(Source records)
*** Block opens ***

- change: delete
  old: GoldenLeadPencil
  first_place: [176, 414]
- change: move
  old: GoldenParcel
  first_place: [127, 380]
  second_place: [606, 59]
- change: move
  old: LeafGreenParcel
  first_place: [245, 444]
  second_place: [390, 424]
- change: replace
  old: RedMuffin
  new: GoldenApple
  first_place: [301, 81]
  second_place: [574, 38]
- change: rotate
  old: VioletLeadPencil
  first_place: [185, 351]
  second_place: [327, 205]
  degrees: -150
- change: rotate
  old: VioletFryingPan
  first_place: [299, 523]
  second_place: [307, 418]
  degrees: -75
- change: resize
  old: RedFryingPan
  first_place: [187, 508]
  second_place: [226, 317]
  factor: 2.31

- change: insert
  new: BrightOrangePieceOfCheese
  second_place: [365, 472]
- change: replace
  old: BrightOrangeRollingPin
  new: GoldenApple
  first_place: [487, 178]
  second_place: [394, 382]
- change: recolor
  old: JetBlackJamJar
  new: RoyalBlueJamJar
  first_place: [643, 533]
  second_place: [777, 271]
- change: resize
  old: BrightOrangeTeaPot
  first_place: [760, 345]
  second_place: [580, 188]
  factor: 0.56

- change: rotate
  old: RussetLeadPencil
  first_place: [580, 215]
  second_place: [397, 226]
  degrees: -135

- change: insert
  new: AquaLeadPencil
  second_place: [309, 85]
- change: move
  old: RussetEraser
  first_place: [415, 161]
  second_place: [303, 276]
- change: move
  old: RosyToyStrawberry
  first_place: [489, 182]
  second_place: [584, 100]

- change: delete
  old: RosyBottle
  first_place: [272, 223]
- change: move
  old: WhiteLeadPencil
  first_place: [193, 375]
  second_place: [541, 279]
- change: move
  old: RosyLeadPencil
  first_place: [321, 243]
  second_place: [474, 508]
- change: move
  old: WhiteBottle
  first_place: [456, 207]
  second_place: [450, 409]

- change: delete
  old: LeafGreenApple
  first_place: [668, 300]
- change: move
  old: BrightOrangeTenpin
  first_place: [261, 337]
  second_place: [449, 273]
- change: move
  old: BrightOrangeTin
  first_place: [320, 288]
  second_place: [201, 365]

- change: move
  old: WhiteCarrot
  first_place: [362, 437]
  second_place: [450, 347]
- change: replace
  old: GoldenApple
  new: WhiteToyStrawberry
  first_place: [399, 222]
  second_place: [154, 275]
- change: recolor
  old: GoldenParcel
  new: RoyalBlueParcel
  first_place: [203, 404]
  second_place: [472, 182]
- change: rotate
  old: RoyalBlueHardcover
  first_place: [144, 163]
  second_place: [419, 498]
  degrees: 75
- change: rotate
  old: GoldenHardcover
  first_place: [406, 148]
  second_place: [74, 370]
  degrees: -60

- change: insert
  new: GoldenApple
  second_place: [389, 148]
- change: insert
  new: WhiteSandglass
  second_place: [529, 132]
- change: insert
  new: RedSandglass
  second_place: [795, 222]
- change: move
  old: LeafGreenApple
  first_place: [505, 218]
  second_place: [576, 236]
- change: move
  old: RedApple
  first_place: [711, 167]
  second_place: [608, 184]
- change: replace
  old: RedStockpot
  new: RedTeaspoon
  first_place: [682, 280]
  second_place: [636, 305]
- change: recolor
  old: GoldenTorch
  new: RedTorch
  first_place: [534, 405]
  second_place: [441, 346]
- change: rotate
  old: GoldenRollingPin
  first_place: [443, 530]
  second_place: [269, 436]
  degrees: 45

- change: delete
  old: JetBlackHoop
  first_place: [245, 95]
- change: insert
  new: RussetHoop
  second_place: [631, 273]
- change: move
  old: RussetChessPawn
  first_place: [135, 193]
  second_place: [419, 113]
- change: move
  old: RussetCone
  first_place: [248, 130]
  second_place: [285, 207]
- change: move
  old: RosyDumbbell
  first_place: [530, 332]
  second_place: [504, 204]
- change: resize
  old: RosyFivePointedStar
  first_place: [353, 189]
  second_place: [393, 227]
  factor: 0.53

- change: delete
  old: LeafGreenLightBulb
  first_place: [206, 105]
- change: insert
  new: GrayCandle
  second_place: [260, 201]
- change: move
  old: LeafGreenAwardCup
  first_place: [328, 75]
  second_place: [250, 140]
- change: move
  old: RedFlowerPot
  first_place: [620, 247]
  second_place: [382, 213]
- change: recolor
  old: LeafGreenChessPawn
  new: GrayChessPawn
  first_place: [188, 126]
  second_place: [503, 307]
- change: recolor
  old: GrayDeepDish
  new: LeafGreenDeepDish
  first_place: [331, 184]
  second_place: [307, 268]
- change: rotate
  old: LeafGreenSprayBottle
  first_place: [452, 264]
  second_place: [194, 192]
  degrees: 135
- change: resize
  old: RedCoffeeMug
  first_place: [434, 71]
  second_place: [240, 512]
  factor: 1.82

*** Block closes ***

Could you repeat every record above exactly as it is written?

RESPONSE TO THIS TASK
- change: delete
  old: GoldenLeadPencil
  first_place: [176, 414]
- change: move
  old: GoldenParcel
  first_place: [127, 380]
  second_place: [606, 59]
- change: move
  old: LeafGreenParcel
  first_place: [245, 444]
  second_place: [390, 424]
- change: replace
  old: RedMuffin
  new: GoldenApple
  first_place: [301, 81]
  second_place: [574, 38]
- change: rotate
  old: VioletLeadPencil
  first_place: [185, 351]
  second_place: [327, 205]
  degrees: -150
- change: rotate
  old: VioletFryingPan
  first_place: [299, 523]
  second_place: [307, 418]
  degrees: -75
- change: resize
  old: RedFryingPan
  first_place: [187, 508]
  second_place: [226, 317]
  factor: 2.31

- change: insert
  new: BrightOrangePieceOfCheese
  second_place: [365, 472]
- change: replace
  old: BrightOrangeRollingPin
  new: GoldenApple
  first_place: [487, 178]
  second_place: [394, 382]
- change: recolor
  old: JetBlackJamJar
  new: RoyalBlueJamJar
  first_place: [643, 533]
  second_place: [777, 271]
- change: resize
  old: BrightOrangeTeaPot
  first_place: [760, 345]
  second_place: [580, 188]
  factor: 0.56

- change: rotate
  old: RussetLeadPencil
  first_place: [580, 215]
  second_place: [397, 226]
  degrees: -135

- change: insert
  new: AquaLeadPencil
  second_place: [309, 85]
- change: move
  old: RussetEraser
  first_place: [415, 161]
  second_place: [303, 276]
- change: move
  old: RosyToyStrawberry
  first_place: [489, 182]
  second_place: [584, 100]

- change: delete
  old: RosyBottle
  first_place: [272, 223]
- change: move
  old: WhiteLeadPencil
  first_place: [193, 375]
  second_place: [541, 279]
- change: move
  old: RosyLeadPencil
  first_place: [321, 243]
  second_place: [474, 508]
- change: move
  old: WhiteBottle
  first_place: [456, 207]
  second_place: [450, 409]

- change: delete
  old: LeafGreenApple
  first_place: [668, 300]
- change: move
  old: BrightOrangeTenpin
  first_place: [261, 337]
  second_place: [449, 273]
- change: move
  old: BrightOrangeTin
  first_place: [320, 288]
  second_place: [201, 365]

- change: move
  old: WhiteCarrot
  first_place: [362, 437]
  second_place: [450, 347]
- change: replace
  old: GoldenApple
  new: WhiteToyStrawberry
  first_place: [399, 222]
  second_place: [154, 275]
- change: recolor
  old: GoldenParcel
  new: RoyalBlueParcel
  first_place: [203, 404]
  second_place: [472, 182]
- change: rotate
  old: RoyalBlueHardcover
  first_place: [144, 163]
  second_place: [419, 498]
  degrees: 75
- change: rotate
  old: GoldenHardcover
  first_place: [406, 148]
  second_place: [74, 370]
  degrees: -60

- change: insert
  new: GoldenApple
  second_place: [389, 148]
- change: insert
  new: WhiteSandglass
  second_place: [529, 132]
- change: insert
  new: RedSandglass
  second_place: [795, 222]
- change: move
  old: LeafGreenApple
  first_place: [505, 218]
  second_place: [576, 236]
- change: move
  old: RedApple
  first_place: [711, 167]
  second_place: [608, 184]
- change: replace
  old: RedStockpot
  new: RedTeaspoon
  first_place: [682, 280]
  second_place: [636, 305]
- change: recolor
  old: GoldenTorch
  new: RedTorch
  first_place: [534, 405]
  second_place: [441, 346]
- change: rotate
  old: GoldenRollingPin
  first_place: [443, 530]
  second_place: [269, 436]
  degrees: 45

- change: delete
  old: JetBlackHoop
  first_place: [245, 95]
- change: insert
  new: RussetHoop
  second_place: [631, 273]
- change: move
  old: RussetChessPawn
  first_place: [135, 193]
  second_place: [419, 113]
- change: move
  old: RussetCone
  first_place: [248, 130]
  second_place: [285, 207]
- change: move
  old: RosyDumbbell
  first_place: [530, 332]
  second_place: [504, 204]
- change: resize
  old: RosyFivePointedStar
  first_place: [353, 189]
  second_place: [393, 227]
  factor: 0.53

- change: delete
  old: LeafGreenLightBulb
  first_place: [206, 105]
- change: insert
  new: GrayCandle
  second_place: [260, 201]
- change: move
  old: LeafGreenAwardCup
  first_place: [328, 75]
  second_place: [250, 140]
- change: move
  old: RedFlowerPot
  first_place: [620, 247]
  second_place: [382, 213]
- change: recolor
  old: LeafGreenChessPawn
  new: GrayChessPawn
  first_place: [188, 126]
  second_place: [503, 307]
- change: recolor
  old: GrayDeepDish
  new: LeafGreenDeepDish
  first_place: [331, 184]
  second_place: [307, 268]
- change: rotate
  old: LeafGreenSprayBottle
  first_place: [452, 264]
  second_place: [194, 192]
  degrees: 135
- change: resize
  old: RedCoffeeMug
  first_place: [434, 71]
  second_place: [240, 512]
  factor: 1.82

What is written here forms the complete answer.